Records shown:
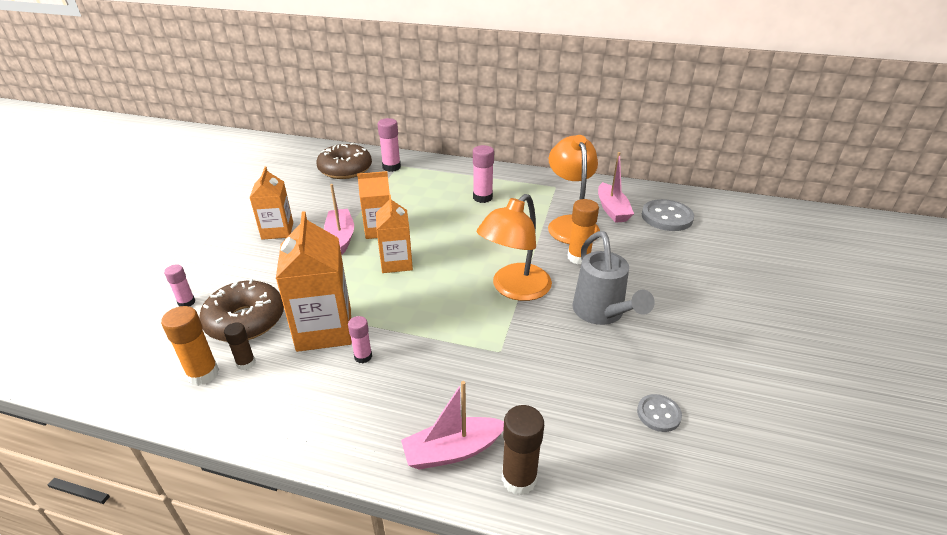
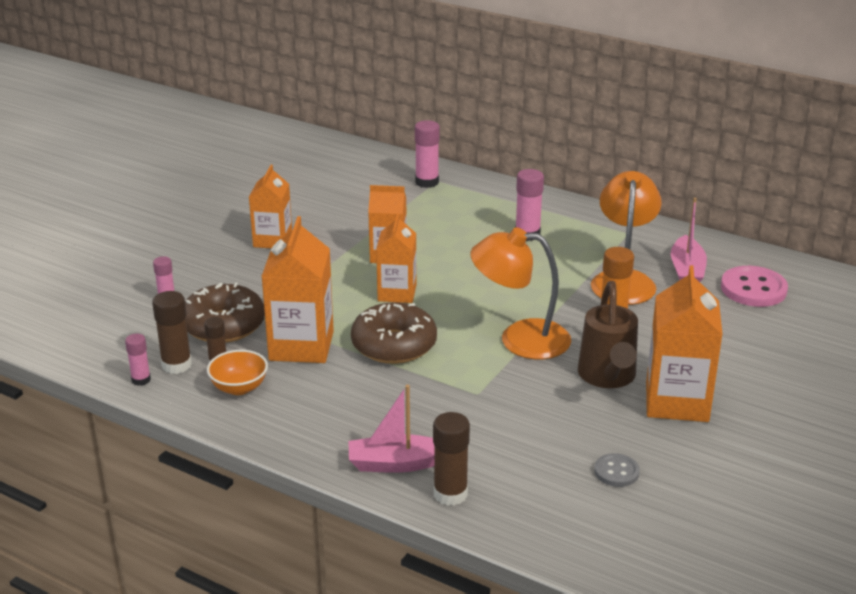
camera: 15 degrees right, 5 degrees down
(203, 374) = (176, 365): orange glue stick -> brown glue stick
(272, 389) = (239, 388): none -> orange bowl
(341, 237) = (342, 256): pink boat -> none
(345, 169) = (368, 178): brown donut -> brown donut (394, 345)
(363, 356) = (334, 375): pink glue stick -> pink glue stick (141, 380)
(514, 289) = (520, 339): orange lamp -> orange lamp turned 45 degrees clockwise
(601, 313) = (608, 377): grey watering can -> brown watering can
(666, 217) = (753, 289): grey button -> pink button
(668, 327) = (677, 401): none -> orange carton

What is being asked: Output each entry shown above exactly as it stands, with all pictures removed.

Answer space:
camera: 15 degrees right, 5 degrees down
(203, 374) = (176, 365): orange glue stick -> brown glue stick
(272, 389) = (239, 388): none -> orange bowl
(341, 237) = (342, 256): pink boat -> none
(345, 169) = (368, 178): brown donut -> brown donut (394, 345)
(363, 356) = (334, 375): pink glue stick -> pink glue stick (141, 380)
(514, 289) = (520, 339): orange lamp -> orange lamp turned 45 degrees clockwise
(601, 313) = (608, 377): grey watering can -> brown watering can
(666, 217) = (753, 289): grey button -> pink button
(668, 327) = (677, 401): none -> orange carton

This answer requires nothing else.